- Coordinate-based object records -
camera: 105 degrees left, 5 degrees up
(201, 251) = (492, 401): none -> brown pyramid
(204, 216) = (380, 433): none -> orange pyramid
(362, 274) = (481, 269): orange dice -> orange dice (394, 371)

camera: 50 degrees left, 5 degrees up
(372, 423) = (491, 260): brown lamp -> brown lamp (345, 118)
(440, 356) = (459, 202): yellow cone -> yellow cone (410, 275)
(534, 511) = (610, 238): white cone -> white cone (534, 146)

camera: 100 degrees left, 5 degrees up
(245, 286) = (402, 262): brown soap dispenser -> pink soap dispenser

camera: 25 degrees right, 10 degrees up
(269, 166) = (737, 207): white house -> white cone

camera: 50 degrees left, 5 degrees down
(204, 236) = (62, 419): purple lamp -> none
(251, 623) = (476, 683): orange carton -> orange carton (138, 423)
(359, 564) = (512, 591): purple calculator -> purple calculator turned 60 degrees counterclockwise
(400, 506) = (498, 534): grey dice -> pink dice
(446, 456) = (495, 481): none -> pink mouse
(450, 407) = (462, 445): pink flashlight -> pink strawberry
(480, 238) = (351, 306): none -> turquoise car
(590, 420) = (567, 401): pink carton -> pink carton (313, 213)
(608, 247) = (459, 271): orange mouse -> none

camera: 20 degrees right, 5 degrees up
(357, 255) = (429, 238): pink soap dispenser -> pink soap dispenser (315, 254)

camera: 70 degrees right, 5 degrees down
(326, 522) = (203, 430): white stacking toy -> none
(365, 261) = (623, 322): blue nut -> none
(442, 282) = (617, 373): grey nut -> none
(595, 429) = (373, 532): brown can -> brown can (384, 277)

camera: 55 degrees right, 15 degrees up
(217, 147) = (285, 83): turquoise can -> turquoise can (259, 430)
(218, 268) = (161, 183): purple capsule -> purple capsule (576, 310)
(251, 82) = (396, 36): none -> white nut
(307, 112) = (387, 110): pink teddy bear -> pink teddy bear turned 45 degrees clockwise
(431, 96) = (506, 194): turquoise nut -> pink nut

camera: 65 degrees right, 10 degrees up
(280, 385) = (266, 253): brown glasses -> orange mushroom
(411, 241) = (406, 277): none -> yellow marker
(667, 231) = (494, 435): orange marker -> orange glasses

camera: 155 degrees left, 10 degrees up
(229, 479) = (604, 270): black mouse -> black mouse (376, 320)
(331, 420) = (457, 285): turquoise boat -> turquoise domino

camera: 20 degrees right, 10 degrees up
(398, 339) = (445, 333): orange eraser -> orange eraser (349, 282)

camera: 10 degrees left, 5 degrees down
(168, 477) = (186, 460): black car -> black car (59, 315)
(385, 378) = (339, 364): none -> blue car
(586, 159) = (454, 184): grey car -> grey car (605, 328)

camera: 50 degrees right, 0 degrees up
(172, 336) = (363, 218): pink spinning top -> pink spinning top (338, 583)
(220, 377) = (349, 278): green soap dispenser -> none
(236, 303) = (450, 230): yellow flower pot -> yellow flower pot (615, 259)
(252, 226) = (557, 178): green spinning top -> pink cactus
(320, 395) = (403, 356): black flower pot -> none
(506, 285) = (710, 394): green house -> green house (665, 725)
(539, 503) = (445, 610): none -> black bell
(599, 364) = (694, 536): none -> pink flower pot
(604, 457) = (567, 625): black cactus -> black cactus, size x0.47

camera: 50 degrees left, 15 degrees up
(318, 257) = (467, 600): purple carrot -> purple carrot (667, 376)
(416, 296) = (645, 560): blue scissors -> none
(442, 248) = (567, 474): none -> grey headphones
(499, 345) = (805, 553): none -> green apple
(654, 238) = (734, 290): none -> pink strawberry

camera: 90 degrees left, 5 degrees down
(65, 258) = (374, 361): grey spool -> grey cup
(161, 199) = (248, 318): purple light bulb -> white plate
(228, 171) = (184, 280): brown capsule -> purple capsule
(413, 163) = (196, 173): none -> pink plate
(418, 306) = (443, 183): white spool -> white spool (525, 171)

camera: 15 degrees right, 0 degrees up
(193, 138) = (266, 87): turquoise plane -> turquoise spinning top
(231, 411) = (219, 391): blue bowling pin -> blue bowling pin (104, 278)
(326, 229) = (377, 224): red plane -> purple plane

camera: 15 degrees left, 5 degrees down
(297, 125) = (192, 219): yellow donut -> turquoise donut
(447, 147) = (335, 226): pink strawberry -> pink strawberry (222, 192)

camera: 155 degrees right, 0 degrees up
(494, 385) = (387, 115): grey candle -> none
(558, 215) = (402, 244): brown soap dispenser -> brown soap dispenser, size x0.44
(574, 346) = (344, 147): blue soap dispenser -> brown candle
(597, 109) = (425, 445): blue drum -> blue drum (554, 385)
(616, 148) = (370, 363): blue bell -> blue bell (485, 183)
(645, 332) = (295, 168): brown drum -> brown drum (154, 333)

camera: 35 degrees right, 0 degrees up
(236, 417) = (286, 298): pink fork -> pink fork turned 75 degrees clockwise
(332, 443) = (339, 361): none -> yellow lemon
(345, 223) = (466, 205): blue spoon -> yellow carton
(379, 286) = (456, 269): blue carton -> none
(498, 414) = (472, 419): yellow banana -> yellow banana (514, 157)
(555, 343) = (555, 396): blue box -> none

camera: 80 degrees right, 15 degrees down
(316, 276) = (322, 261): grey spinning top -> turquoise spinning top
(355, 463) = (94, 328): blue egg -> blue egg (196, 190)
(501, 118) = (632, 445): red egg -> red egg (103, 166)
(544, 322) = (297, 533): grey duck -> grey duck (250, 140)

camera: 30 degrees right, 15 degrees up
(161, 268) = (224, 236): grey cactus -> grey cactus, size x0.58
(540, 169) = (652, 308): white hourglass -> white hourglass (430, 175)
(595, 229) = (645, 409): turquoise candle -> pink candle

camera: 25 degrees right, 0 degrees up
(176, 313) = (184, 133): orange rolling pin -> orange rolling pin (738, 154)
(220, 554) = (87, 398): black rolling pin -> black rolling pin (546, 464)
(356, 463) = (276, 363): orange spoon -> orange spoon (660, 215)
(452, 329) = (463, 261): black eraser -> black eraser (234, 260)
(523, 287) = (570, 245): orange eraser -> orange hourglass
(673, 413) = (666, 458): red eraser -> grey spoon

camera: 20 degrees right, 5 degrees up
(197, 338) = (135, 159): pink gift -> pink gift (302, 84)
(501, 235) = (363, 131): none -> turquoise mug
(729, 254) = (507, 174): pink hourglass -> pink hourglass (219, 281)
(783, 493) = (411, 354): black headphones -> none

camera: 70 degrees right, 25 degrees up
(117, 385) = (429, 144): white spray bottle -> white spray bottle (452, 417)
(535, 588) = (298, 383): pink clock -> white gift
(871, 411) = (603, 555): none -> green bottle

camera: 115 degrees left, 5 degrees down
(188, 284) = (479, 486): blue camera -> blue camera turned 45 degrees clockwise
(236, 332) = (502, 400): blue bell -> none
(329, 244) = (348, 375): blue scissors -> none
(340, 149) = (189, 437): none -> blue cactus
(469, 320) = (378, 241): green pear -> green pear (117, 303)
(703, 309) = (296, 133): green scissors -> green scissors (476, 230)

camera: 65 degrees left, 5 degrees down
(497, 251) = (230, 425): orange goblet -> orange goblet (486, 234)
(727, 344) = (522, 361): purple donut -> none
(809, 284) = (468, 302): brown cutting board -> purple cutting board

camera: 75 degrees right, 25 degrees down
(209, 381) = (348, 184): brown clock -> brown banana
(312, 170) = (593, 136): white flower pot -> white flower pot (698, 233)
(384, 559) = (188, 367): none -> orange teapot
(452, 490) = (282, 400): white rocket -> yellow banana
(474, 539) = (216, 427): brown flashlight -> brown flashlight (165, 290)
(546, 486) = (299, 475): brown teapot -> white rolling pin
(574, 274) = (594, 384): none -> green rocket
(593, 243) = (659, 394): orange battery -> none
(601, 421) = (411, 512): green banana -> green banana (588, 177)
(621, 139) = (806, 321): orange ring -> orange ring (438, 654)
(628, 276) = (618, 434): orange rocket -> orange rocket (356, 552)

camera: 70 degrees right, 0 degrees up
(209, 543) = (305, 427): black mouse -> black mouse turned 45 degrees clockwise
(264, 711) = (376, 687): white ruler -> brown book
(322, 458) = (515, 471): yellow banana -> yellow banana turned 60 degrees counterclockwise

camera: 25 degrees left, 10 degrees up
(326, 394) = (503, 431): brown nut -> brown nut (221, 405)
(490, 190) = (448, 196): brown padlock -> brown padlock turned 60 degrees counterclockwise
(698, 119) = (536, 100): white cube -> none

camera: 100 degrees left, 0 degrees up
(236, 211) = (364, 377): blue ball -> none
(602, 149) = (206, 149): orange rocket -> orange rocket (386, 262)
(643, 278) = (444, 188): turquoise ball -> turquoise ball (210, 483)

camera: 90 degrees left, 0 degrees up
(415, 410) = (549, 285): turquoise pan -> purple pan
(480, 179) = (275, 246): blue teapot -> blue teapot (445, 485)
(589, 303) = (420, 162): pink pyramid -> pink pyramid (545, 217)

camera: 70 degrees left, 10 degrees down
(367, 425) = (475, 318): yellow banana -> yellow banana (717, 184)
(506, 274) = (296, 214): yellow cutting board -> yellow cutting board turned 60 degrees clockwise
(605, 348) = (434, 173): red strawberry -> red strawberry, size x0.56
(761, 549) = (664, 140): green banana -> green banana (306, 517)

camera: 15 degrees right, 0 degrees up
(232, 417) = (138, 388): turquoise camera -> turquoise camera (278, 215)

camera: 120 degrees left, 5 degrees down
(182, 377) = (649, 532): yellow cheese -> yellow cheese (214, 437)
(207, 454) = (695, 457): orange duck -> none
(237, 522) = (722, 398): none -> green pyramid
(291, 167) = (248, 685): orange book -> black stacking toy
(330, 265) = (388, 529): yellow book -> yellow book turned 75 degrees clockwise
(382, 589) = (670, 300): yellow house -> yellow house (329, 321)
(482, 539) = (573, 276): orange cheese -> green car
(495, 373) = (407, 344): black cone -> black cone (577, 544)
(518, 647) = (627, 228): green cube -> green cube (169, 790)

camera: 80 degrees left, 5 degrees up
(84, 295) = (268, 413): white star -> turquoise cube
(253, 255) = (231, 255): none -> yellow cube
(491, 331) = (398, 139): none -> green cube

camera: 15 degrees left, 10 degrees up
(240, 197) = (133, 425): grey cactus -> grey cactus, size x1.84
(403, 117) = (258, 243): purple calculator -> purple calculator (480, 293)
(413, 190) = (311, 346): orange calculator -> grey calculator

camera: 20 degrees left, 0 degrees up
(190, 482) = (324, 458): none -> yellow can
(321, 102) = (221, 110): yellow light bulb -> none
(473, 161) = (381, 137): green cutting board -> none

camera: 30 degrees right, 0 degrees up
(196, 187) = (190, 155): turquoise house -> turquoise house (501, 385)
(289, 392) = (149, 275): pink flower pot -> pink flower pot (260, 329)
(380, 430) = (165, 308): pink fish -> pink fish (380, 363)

- ABOUT THIS EXERCISE -
Looking back over the data above, restate word for word the lines that begin at the line with "(382, 589) = (670, 300): yellow" and end at the line with "camera: 80 degrees left, 5 degrees up", inclusive.

- RESPONSE AREA -
(382, 589) = (670, 300): yellow house -> yellow house (329, 321)
(482, 539) = (573, 276): orange cheese -> green car
(495, 373) = (407, 344): black cone -> black cone (577, 544)
(518, 647) = (627, 228): green cube -> green cube (169, 790)

camera: 80 degrees left, 5 degrees up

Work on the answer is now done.